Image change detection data
════════

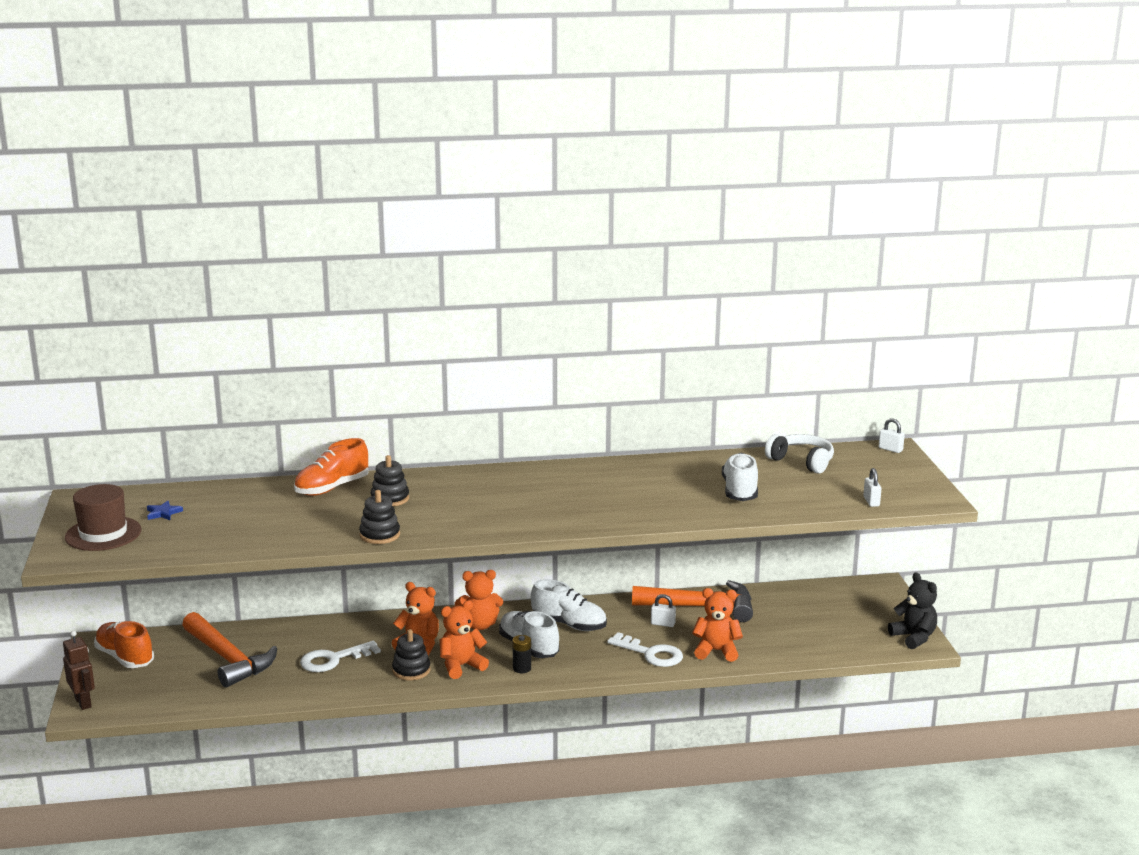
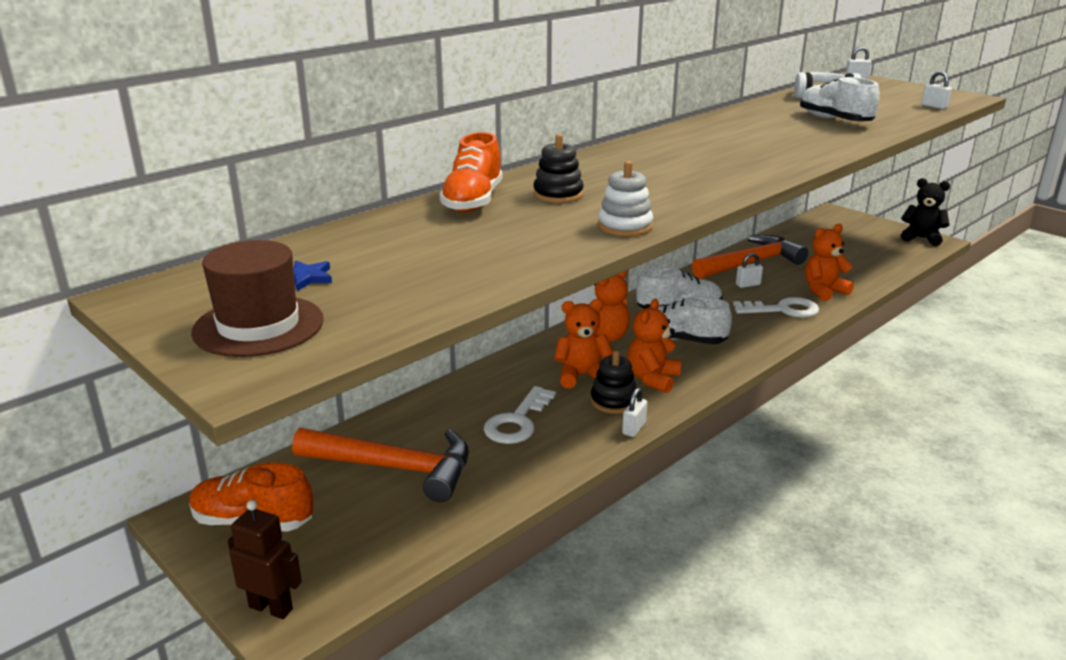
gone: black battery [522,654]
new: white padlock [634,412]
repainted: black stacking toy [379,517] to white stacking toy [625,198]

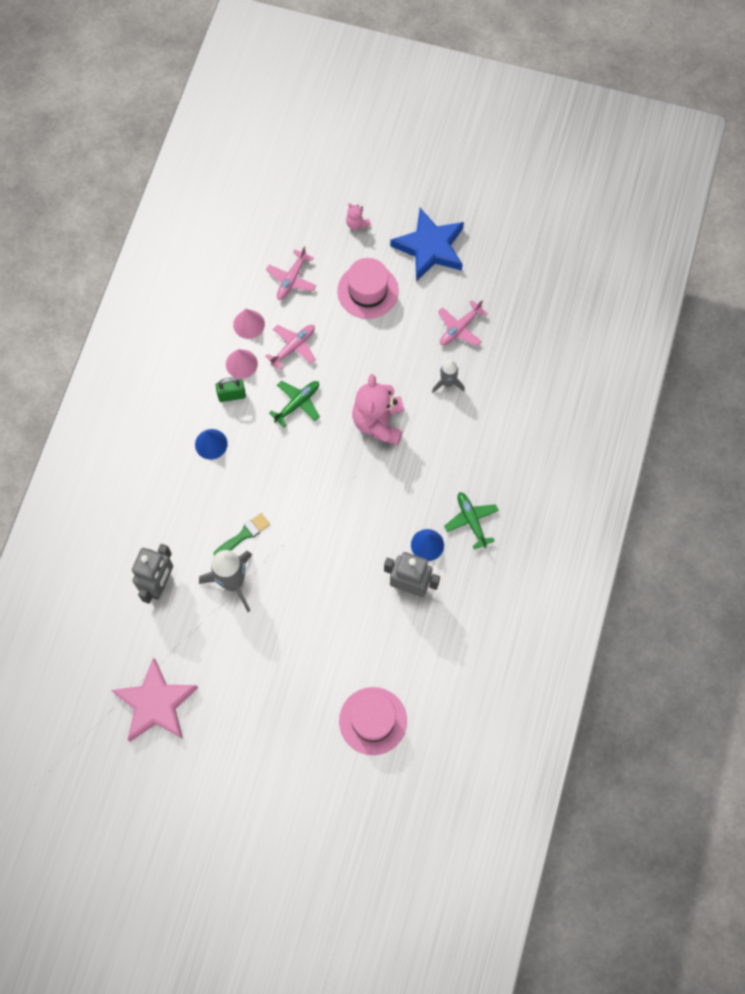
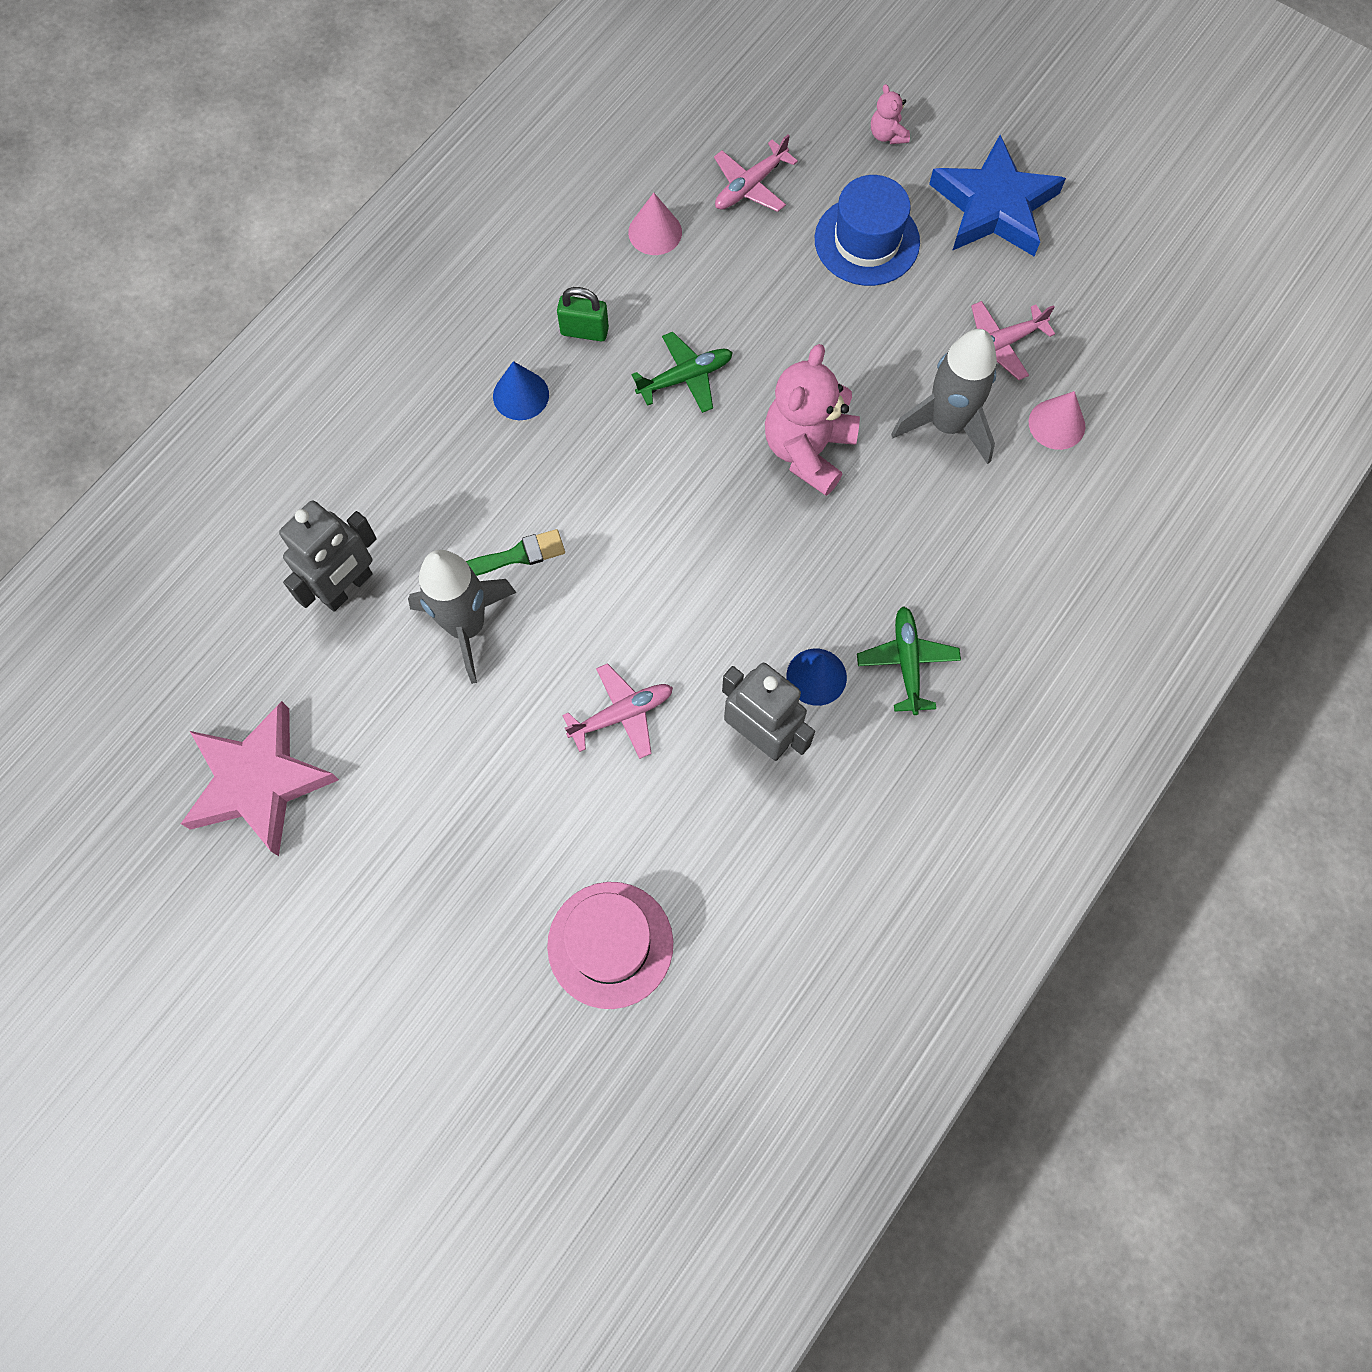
shifted: pink plane [290,348] to [617,711]; pink cone [242,364] to [1057,420]
repainted: pink hat [368,288] to blue hat [867,230]
scaled: grey rocket [448,376] = [944,396] x1.76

════════

### AIM OF THE TASK
Exclude the images and output the lines above exactly.

### SOLUTION BELOW
gone: black battery [522,654]
new: white padlock [634,412]
repainted: black stacking toy [379,517] to white stacking toy [625,198]

shifted: pink plane [290,348] to [617,711]; pink cone [242,364] to [1057,420]
repainted: pink hat [368,288] to blue hat [867,230]
scaled: grey rocket [448,376] = [944,396] x1.76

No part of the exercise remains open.